[ASSIGNED TASK] From the data below, please reproduce exactly everything from the line that contains "C7: 150nF (N13, N37) -> 2.2nF (N13, N37)" down to the line that contains "U6 pin in+: N2 -> -9V", with both ends included.

[DATASET RECORDS]
↓

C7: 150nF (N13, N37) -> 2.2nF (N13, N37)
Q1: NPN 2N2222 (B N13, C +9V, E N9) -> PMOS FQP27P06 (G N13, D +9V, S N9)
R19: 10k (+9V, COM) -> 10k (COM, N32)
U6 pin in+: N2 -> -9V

↑
↓

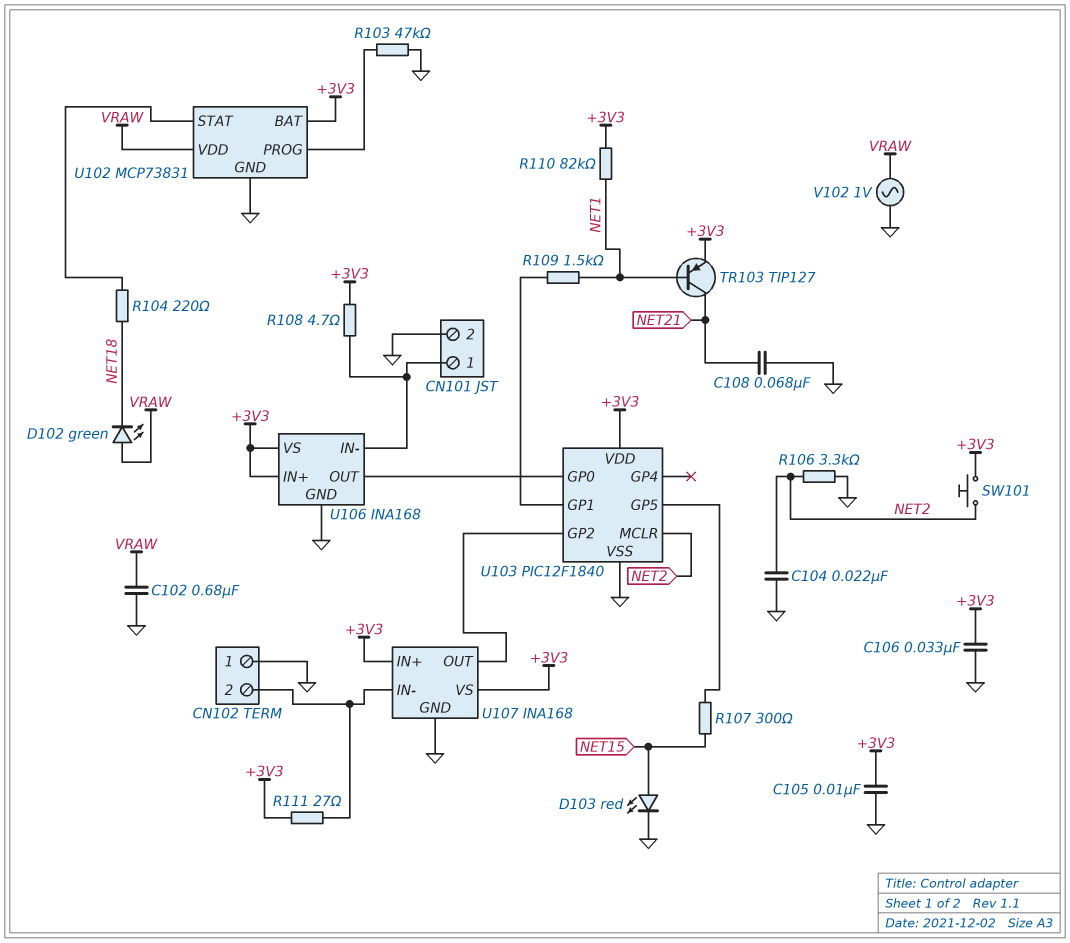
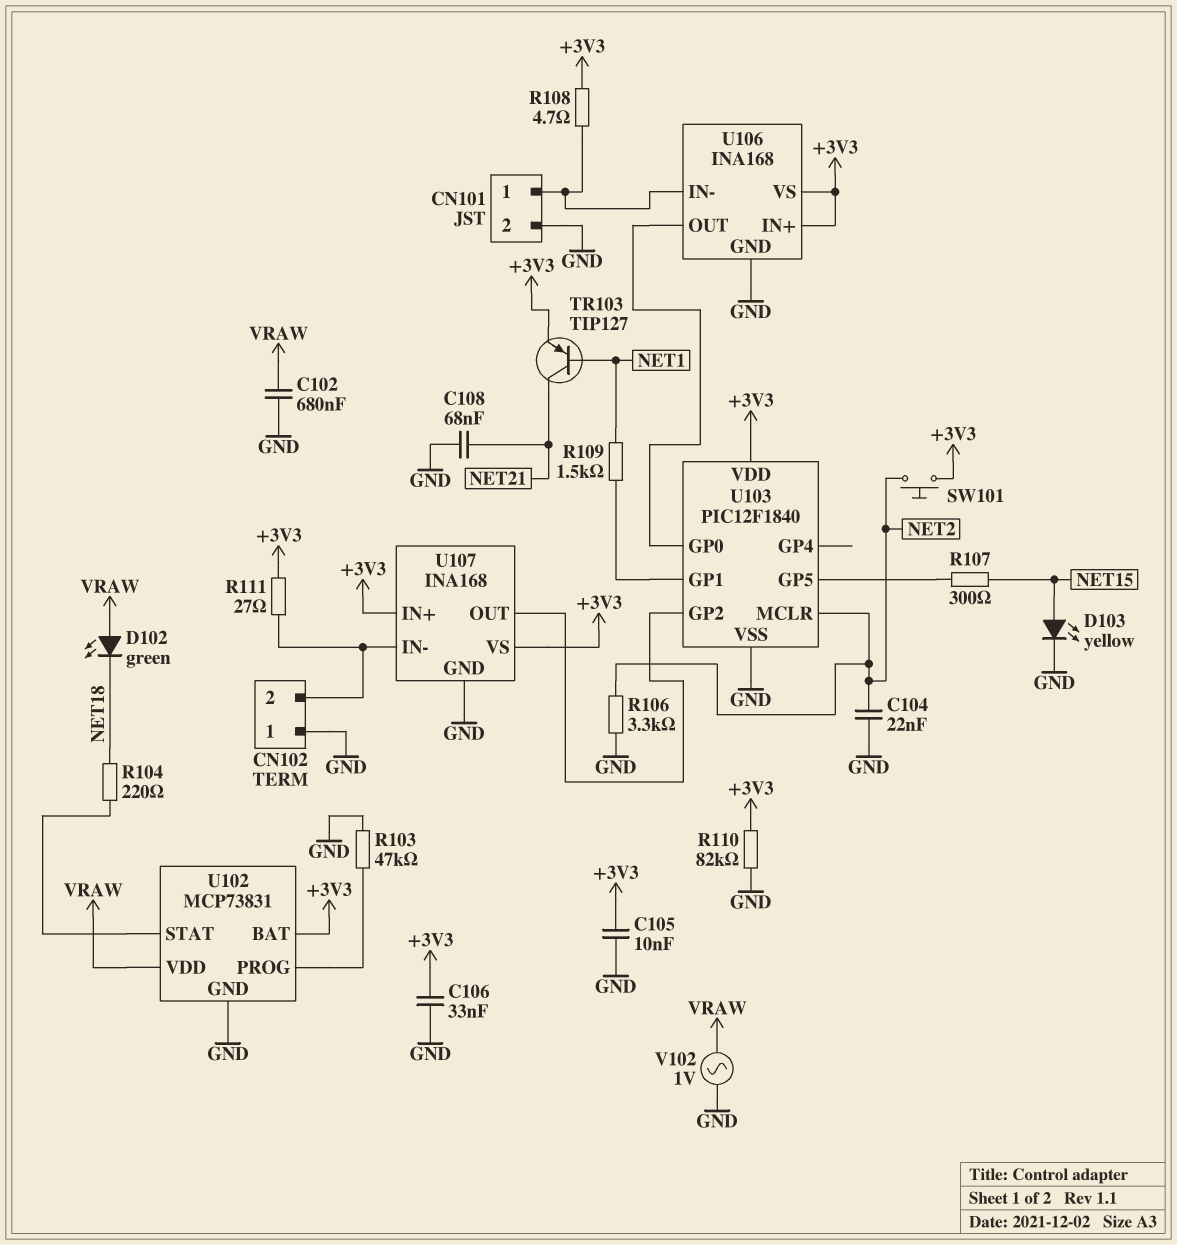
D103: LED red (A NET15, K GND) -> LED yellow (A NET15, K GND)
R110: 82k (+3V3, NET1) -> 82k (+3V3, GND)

↑
↓

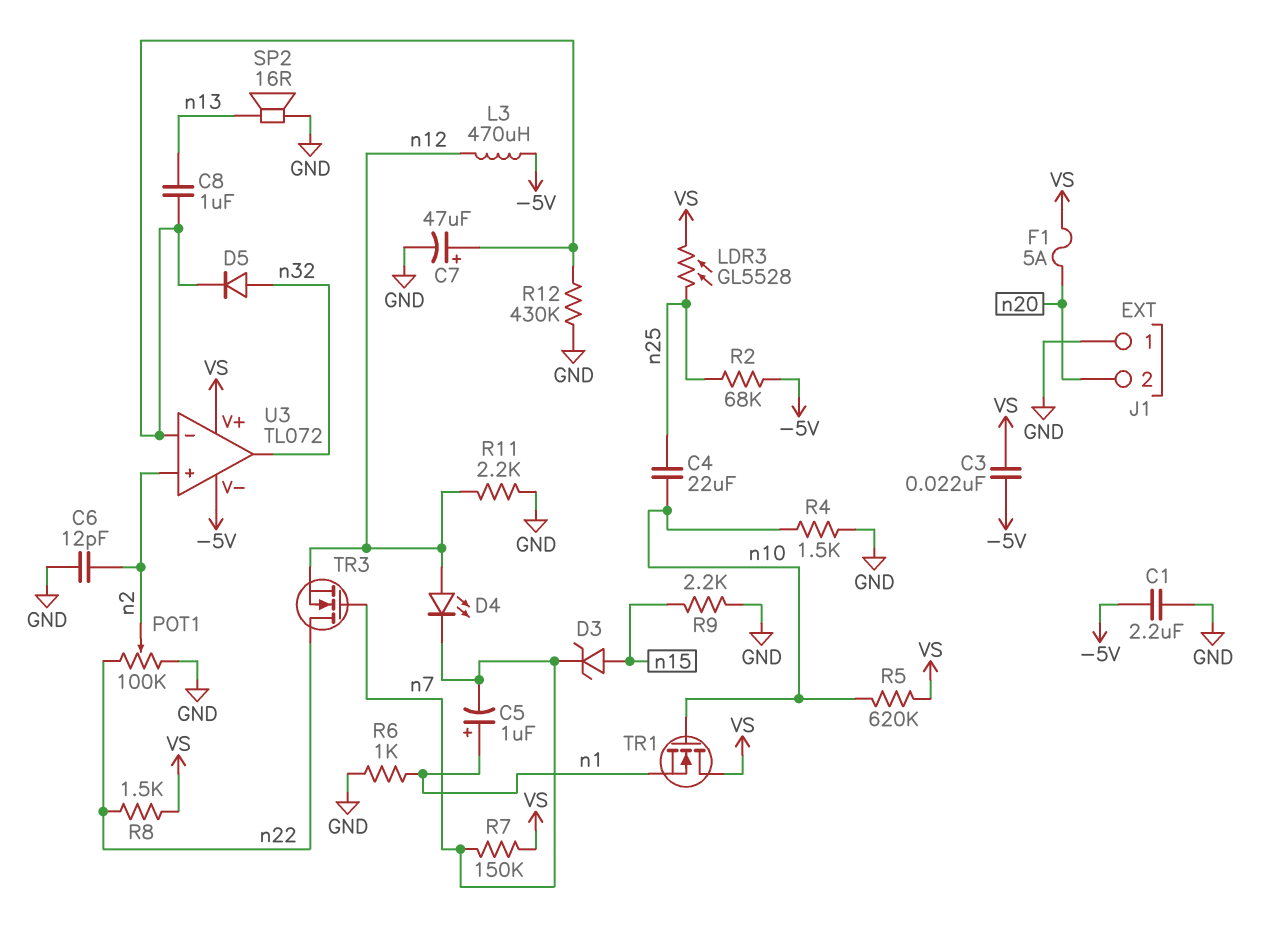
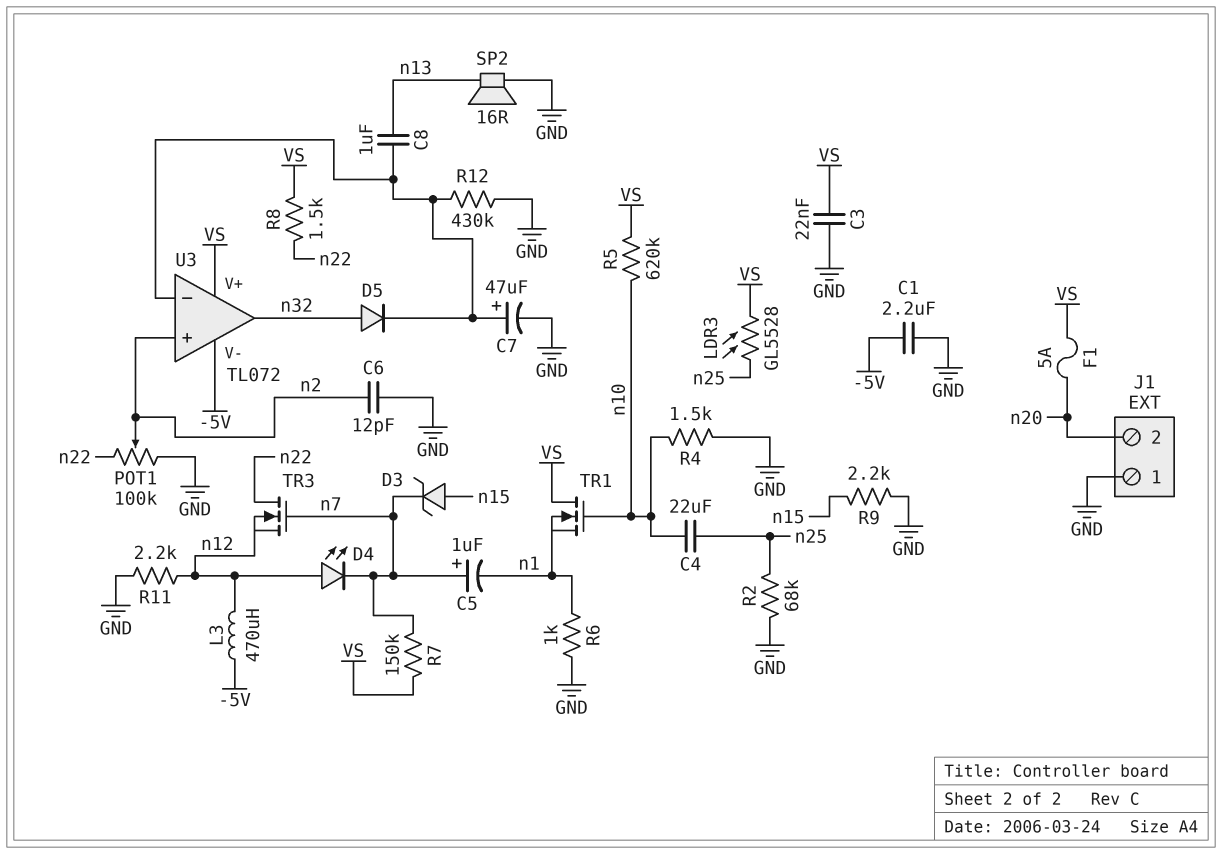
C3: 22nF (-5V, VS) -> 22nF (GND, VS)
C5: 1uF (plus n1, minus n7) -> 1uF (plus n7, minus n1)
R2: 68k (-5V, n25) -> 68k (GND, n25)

↑

[ANSWER FOR THE TASK]
C7: 150nF (N13, N37) -> 2.2nF (N13, N37)
Q1: NPN 2N2222 (B N13, C +9V, E N9) -> PMOS FQP27P06 (G N13, D +9V, S N9)
R19: 10k (+9V, COM) -> 10k (COM, N32)
U6 pin in+: N2 -> -9V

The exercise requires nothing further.